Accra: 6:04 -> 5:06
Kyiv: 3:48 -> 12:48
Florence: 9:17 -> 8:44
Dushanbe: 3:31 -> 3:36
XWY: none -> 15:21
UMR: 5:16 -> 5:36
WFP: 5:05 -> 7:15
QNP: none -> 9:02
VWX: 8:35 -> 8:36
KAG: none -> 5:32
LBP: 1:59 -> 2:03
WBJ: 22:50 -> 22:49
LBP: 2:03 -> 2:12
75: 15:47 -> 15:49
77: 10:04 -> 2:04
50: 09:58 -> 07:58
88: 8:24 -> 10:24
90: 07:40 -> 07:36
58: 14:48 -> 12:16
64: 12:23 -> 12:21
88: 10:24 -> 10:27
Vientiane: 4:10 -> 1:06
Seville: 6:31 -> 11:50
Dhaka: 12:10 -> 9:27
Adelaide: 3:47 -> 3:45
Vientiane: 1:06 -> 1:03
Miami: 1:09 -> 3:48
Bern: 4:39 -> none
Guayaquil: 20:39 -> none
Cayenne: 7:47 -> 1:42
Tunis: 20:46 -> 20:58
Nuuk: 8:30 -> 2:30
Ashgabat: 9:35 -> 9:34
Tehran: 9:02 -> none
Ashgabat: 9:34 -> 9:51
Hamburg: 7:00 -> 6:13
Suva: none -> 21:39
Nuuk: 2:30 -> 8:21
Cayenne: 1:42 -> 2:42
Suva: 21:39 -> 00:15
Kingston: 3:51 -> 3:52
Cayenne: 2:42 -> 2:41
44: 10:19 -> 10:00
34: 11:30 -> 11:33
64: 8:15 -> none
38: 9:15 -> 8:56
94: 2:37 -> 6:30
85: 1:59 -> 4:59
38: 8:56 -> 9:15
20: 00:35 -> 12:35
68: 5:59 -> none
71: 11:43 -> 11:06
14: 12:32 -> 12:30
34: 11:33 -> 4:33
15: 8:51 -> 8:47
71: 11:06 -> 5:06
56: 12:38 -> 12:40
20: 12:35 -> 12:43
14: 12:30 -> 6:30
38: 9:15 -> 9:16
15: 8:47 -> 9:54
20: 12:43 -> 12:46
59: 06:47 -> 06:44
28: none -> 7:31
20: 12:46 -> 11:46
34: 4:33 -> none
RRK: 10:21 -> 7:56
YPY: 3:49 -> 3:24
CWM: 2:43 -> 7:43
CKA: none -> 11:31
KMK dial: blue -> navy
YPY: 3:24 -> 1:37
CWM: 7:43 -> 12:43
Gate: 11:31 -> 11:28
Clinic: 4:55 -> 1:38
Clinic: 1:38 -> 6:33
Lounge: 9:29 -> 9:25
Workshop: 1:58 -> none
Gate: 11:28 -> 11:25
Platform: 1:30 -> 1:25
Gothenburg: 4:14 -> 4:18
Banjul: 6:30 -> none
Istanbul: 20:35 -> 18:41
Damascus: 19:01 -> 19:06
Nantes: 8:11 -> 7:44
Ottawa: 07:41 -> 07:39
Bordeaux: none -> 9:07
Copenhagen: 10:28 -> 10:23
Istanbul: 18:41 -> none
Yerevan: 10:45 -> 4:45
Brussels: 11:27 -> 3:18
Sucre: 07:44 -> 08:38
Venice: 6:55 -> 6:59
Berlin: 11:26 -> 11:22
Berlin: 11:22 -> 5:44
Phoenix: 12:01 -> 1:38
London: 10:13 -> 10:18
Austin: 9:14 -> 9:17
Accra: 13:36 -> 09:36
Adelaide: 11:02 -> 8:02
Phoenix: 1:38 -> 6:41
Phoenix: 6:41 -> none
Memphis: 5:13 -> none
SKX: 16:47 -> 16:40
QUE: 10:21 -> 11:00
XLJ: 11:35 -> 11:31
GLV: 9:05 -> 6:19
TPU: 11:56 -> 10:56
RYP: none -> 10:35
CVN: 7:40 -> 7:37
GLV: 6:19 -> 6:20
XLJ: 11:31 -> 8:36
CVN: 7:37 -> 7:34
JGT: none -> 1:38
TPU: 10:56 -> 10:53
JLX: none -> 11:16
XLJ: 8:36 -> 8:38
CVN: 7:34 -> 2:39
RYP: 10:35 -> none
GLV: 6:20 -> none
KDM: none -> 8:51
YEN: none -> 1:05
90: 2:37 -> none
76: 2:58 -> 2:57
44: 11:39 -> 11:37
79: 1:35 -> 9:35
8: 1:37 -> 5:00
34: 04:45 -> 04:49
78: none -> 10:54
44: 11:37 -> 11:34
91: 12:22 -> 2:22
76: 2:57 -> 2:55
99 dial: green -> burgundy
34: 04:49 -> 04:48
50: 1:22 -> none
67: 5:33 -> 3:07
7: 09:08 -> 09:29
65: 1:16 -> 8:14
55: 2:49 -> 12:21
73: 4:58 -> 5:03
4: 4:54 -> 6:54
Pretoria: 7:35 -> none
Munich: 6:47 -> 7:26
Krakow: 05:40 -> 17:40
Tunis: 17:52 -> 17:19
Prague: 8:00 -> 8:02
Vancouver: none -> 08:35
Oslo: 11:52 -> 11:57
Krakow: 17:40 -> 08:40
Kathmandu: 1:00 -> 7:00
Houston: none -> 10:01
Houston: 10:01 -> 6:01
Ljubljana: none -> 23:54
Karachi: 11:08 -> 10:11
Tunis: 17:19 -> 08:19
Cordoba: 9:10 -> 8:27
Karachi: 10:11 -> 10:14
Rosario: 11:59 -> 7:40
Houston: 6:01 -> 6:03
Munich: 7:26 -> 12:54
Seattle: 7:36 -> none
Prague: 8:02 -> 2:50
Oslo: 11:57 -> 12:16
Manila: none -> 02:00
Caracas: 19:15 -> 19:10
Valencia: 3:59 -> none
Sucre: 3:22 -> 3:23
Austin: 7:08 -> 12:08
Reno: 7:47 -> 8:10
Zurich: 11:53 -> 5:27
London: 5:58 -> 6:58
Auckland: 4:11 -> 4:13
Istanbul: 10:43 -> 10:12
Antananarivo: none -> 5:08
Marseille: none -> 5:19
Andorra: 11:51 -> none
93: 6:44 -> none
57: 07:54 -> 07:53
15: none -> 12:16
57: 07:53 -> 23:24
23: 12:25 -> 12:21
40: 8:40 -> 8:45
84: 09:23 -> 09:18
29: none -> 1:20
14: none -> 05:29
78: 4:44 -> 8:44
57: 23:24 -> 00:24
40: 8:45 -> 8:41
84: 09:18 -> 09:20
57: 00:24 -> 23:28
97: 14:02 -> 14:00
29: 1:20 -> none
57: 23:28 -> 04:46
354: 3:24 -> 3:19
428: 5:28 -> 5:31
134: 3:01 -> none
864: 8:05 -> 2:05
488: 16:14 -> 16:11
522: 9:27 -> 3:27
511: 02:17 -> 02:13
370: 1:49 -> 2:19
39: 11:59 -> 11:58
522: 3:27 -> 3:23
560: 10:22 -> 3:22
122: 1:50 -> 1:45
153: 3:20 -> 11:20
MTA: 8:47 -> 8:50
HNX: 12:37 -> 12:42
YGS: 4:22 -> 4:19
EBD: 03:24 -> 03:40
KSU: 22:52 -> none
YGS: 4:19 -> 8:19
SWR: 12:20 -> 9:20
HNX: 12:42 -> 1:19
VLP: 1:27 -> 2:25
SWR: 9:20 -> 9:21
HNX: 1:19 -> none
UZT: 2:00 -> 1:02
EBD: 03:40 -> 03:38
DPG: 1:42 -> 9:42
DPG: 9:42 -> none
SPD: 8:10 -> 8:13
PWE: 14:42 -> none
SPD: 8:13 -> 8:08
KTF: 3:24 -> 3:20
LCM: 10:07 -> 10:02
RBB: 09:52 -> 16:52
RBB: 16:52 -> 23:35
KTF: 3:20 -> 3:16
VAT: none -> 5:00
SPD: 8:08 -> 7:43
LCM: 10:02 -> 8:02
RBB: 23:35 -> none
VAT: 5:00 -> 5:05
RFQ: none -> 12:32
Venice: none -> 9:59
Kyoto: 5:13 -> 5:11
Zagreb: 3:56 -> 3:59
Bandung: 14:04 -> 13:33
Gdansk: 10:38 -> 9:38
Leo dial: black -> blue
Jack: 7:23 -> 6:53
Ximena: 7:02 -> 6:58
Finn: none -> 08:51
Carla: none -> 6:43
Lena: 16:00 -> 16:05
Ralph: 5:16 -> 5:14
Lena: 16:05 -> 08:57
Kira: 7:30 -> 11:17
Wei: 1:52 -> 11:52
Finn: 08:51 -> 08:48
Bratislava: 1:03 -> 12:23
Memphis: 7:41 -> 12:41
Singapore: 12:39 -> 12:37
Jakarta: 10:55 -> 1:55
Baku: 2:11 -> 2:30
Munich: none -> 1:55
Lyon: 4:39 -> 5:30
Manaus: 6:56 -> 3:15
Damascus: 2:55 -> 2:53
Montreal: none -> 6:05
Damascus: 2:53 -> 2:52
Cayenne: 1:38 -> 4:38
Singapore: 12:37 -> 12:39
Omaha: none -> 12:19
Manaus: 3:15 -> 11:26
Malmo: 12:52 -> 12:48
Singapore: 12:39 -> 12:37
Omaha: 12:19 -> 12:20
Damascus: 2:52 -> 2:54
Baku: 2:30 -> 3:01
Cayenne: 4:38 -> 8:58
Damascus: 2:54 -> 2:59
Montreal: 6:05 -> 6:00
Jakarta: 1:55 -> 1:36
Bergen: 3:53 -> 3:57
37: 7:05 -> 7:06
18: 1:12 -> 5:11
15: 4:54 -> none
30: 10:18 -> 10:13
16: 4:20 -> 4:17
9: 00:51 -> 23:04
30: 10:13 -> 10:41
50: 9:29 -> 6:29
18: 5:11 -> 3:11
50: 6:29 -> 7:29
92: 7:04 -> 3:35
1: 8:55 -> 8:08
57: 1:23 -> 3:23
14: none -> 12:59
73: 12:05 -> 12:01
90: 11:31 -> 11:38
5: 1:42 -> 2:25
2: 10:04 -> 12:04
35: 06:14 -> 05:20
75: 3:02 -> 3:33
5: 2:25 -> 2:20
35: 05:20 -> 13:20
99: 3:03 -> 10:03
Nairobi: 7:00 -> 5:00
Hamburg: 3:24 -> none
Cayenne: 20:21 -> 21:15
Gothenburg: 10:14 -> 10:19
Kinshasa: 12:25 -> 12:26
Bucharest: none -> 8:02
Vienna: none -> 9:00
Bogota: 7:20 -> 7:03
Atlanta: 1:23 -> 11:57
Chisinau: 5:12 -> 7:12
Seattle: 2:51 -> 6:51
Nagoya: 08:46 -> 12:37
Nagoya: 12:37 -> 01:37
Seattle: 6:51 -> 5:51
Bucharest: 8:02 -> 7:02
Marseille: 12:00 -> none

§ DIRECTION:
Express the lines of the items above as a JSON list of strings, starting at the first line and ending at the line that contains "77: 10:04 -> 2:04". Use one string per line and skip any blank lines.

§ CORRECT OUTPUT:
[
  "Accra: 6:04 -> 5:06",
  "Kyiv: 3:48 -> 12:48",
  "Florence: 9:17 -> 8:44",
  "Dushanbe: 3:31 -> 3:36",
  "XWY: none -> 15:21",
  "UMR: 5:16 -> 5:36",
  "WFP: 5:05 -> 7:15",
  "QNP: none -> 9:02",
  "VWX: 8:35 -> 8:36",
  "KAG: none -> 5:32",
  "LBP: 1:59 -> 2:03",
  "WBJ: 22:50 -> 22:49",
  "LBP: 2:03 -> 2:12",
  "75: 15:47 -> 15:49",
  "77: 10:04 -> 2:04"
]